Collected data entries:
────────────────
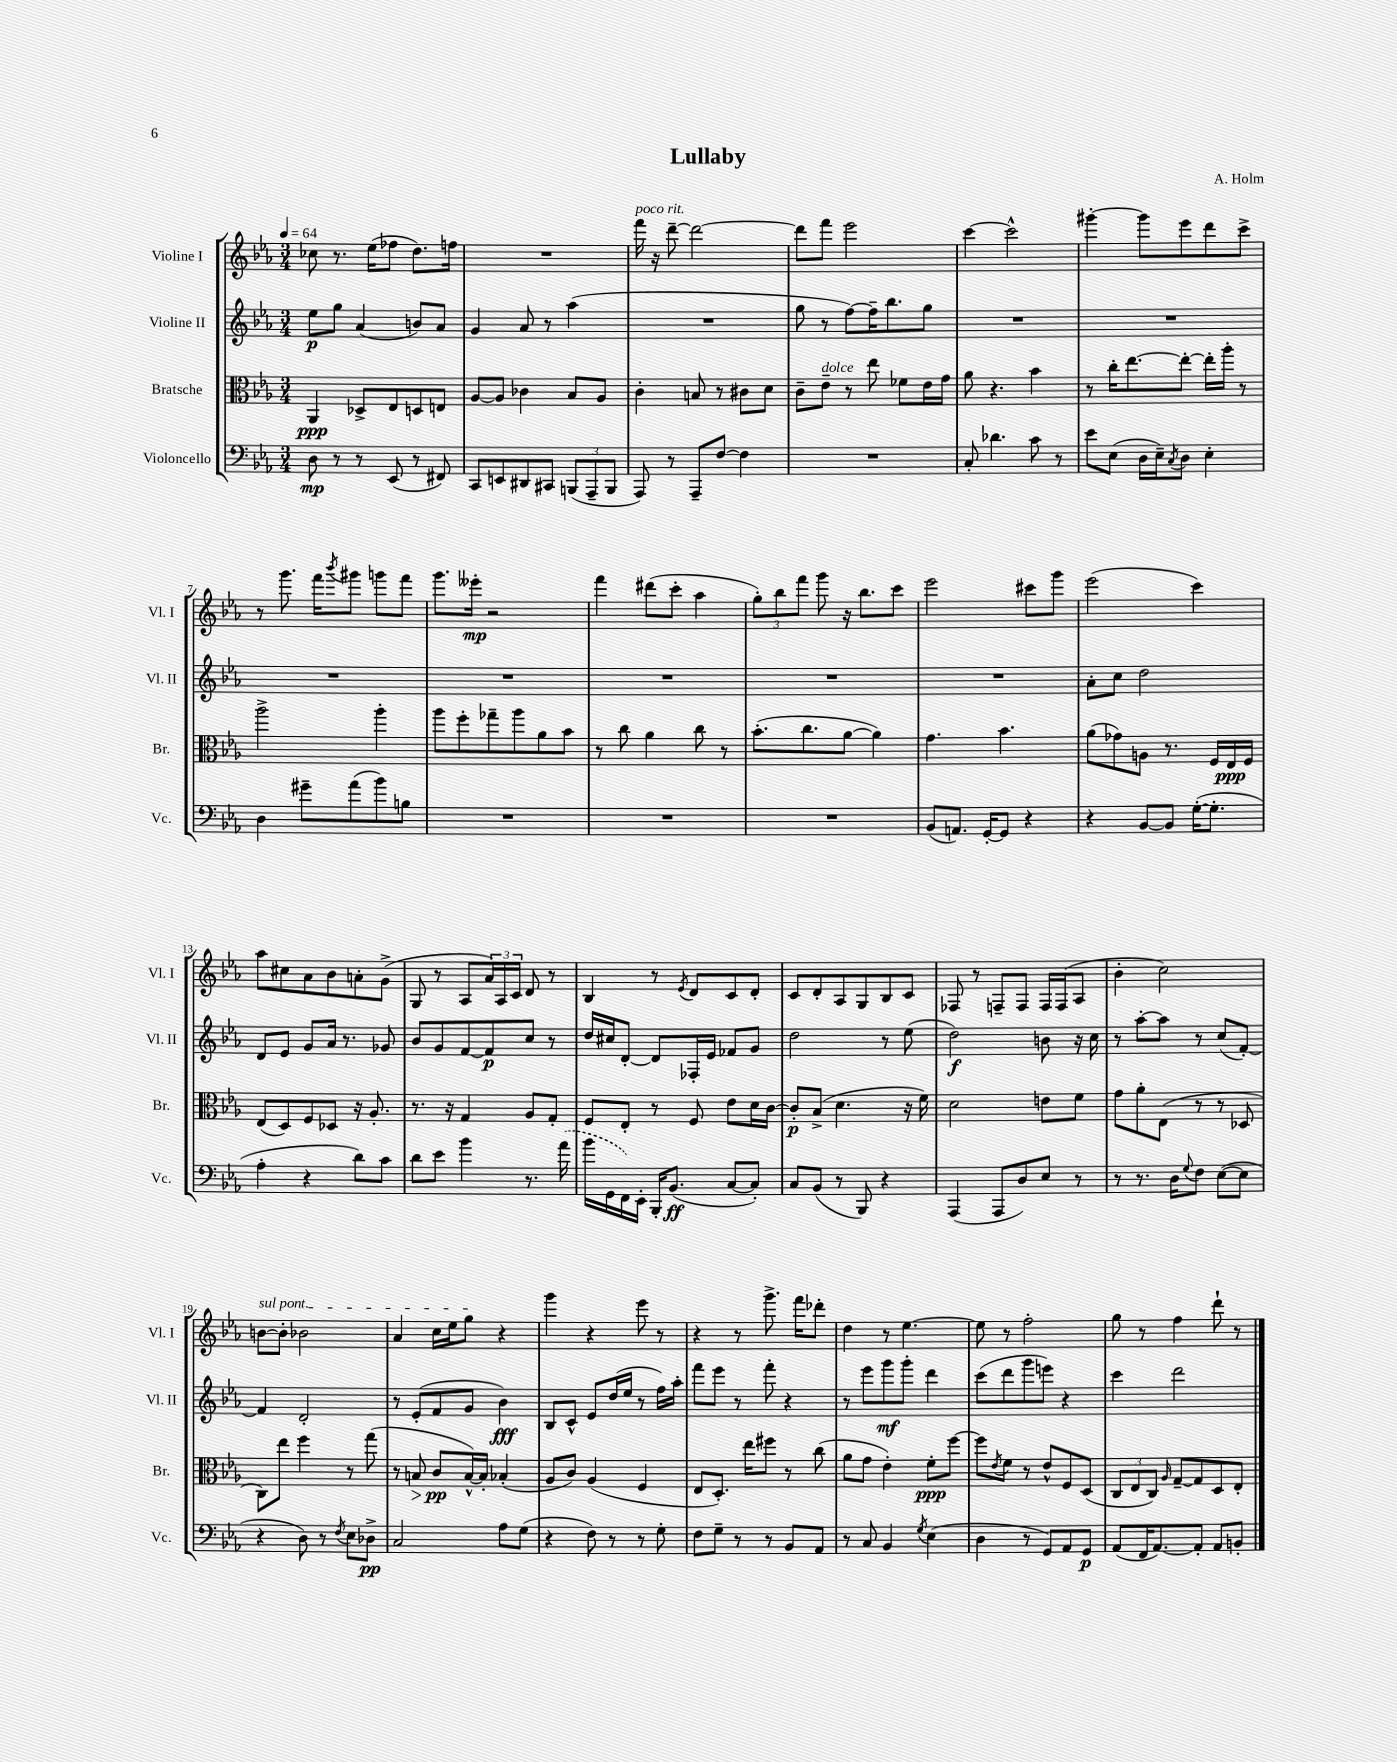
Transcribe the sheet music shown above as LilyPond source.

\header { title = "Lullaby" composer = "A. Holm" }
<<
\new StaffGroup <<
\new Staff = "s0" \with { instrumentName = "Violine I" shortInstrumentName = "Vl. I" } {
    \clef treble \key ees \major \numericTimeSignature \time 3/4 \tempo 4 = 64
    ces''8 r8. ees''16( fes''8 d''8.) f''16 |
    R2. |
    f'''16^\markup { \italic "poco rit." } r16 d'''8~-- d'''2~ |
    d'''8 f'''8 ees'''2 |
    c'''4~ c'''2-^ |
    gis'''4~-. gis'''8 ees'''8 d'''8 c'''8-> |
    r8 g'''8. f'''16 \acciaccatura { bes'''8 } gis'''8 g'''8 f'''8 |
    g'''8. eeses'''16-.\mp r2 |
    f'''4 dis'''8( c'''8-. aes''4 |
    \tuplet 3/2 { g''8-.) bes''8 f'''8 } g'''8 r16 bes''8. c'''8 |
    ees'''2 cis'''8 g'''8 |
    ees'''2( c'''4) |
    aes''8 cis''8 aes'8 bes'8 a'8-. g'8->( |
    g8 r8 aes8 \tuplet 3/2 { aes'16) aes16 c'16 } d'8 r8 |
    bes4 r8 \acciaccatura { ees'8 } d'8 c'8 d'8-. |
    c'8 d'8-. aes8 g8 bes8 c'8 |
    fes8 r8 f8-- f8 f16 f16( aes8 |
    bes'4-. c''2) |
    \once \override TextSpanner.bound-details.left.text = \markup { \italic "sul pont." } b'8~\startTextSpan b'8-. bes'2 |
    aes'4 c''16 ees''16 g''8\stopTextSpan r4 |
    g'''4 r4 ees'''8 r8 |
    r4 r8 g'''8.-> f'''16 des'''8-. |
    d''4 r8 ees''4.~ |
    ees''8 r8 f''2-. |
    g''8 r8 f''4 d'''8-! r8 \bar "|." |
}
\new Staff = "s1" \with { instrumentName = "Violine II" shortInstrumentName = "Vl. II" } {
    \clef treble \key ees \major \numericTimeSignature \time 3/4
    ees''8\p g''8 aes'4( b'8) aes'8 |
    g'4 aes'8 r8 aes''4( |
    R2. |
    g''8 r8 f''8~) f''16-- bes''8. g''8 |
    R2. |
    R2. |
    R2. |
    R2. |
    R2. |
    R2. |
    R2. |
    aes'8-. c''8 d''2 |
    d'8 ees'8 g'8 aes'16 r8. ges'8 |
    bes'8 g'8 f'8~ f'8\p c''8 r8 |
    d''16 cis''16 d'8~-. d'8 fes16-. ees'16 fes'8 g'8 |
    d''2 r8 ees''8( |
    d''2\f) b'8 r16 c''16 |
    r8 aes''8~-. aes''8 r8 c''8( f'8~-.) |
    f'4 d'2-. |
    r8 ees'8-.( f'8 g'8 bes'4\fff) |
    bes8 c'8-^ ees'8 d''16( ees''16 r8 f''16) aes''16-. |
    f'''8 ees'''8 r8 f'''8-. r4 |
    r8 ees'''8 g'''8\mf g'''8-. d'''4 |
    c'''8( d'''8 g'''8 e'''8) r4 |
    c'''4 d'''2 \bar "|." |
}
\new Staff = "s2" \with { instrumentName = "Bratsche" shortInstrumentName = "Br." } {
    \clef alto \key ees \major \numericTimeSignature \time 3/4
    aes,4\ppp des8-> ees8 d8 e8 |
    aes8~ aes8 ces'4 bes8 aes8 |
    c'4-. b8 r8 cis'8 d'8 |
    c'8-- ees'8--^\markup { \italic "dolce" } r8 ees''8 fes'8 ees'16 g'16 |
    aes'8 r4. bes'4 |
    r8 c''16-. ees''8.~ ees''8~-. ees''16-. aes''16-. r8 |
    aes''2-> aes''4-. |
    aes''8 f''8-. ges''8-- aes''8 aes'8 bes'8 |
    r8 c''8 aes'4 c''8 r8 |
    bes'8.-.( c''8. aes'8~ aes'4) |
    g'4. bes'4. |
    aes'8( ges'8) a8 r8. f16 ees16\ppp f16 |
    ees8( d8) f8 des8 r16 aes8.-. |
    r8. r16 g4 aes8 g8-. |
    f8 ees8-. r8 f8 ees'8 d'16 c'16~ |
    c'8-.\p bes8->( d'4. r16 f'16) |
    d'2 e'8 f'8 |
    g'8 aes'8-. ees8( r8 r8 des8 |
    c8) ees''8 f''4 r8 g''8( |
    r8 b8\> c'8\pp\! b16~-^) b16-. bes4-.( |
    aes8 c'8) aes4( f4 |
    ees8 d8.-.) ees''16 fis''8 r8 c''8( |
    aes'8 g'8 ees'4-.) f'8-.\ppp f''8~ |
    f''8 \acciaccatura { ees'8 } f'8 r8 ees'8-^ f8 d8( |
    \tuplet 3/2 { c8 ees8 c8) } \grace { aes16 } g8~-- g8 d8 ees8-. \bar "|." |
}
\new Staff = "s3" \with { instrumentName = "Violoncello" shortInstrumentName = "Vc." } {
    \clef bass \key ees \major \numericTimeSignature \time 3/4
    d8\mp r8 r8 ees,8( r8 fis,8) |
    c,8 e,8 dis,8 cis,8 \tuplet 3/2 { b,,8( aes,,8-- b,,8 } |
    aes,,8) r8 aes,,8-- f8~ f4 |
    R2. |
    c8-. des'4. c'8 r8 |
    ees'8 ees8( d16 ees16--) \acciaccatura { c8 } d8 ees4-. |
    d4 gis'8-- aes'8( bes'8) b8 |
    R2. |
    R2. |
    R2. |
    bes,8( a,8.) g,16~-. g,8 r4 |
    r4 bes,8~ bes,8 g16~-.( g8.-. |
    aes4-. r4 d'8) c'8 |
    d'8 ees'8 bes'4 r8. \once \slurDashed aes'16( |
    bes'16 g,16 f,16) ees,16-. bes,,16-. bes,8.\ff( c8~ c8-.) |
    c8 bes,8( r8 bes,,8) r4 |
    aes,,4( aes,,8 d8) ees8 r8 |
    r8 r8. d16 \appoggiatura { g8 } f8 ees8~( ees8 |
    r4 d8) r8 \acciaccatura { f8 } ees8 des8->\pp |
    c2 aes8 g8( |
    r4 f8) r8 r8 g8-. |
    f8 g8-- r8 r8 bes,8 aes,8 |
    r8 c8 bes,4 \acciaccatura { g8 } ees4( |
    d4 r8 g,8) aes,8 g,8\p |
    aes,8( f,16 aes,8.~) aes,8-. aes,8 b,8-. \bar "|." |
}
>>
>>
────────────────
→ **Short exercise**: Show every line of the material that contains the string "numericTimeSignature", with case counting.

→ **The response**:
    \clef treble \key ees \major \numericTimeSignature \time 3/4 \tempo 4 = 64
    \clef treble \key ees \major \numericTimeSignature \time 3/4
    \clef alto \key ees \major \numericTimeSignature \time 3/4
    \clef bass \key ees \major \numericTimeSignature \time 3/4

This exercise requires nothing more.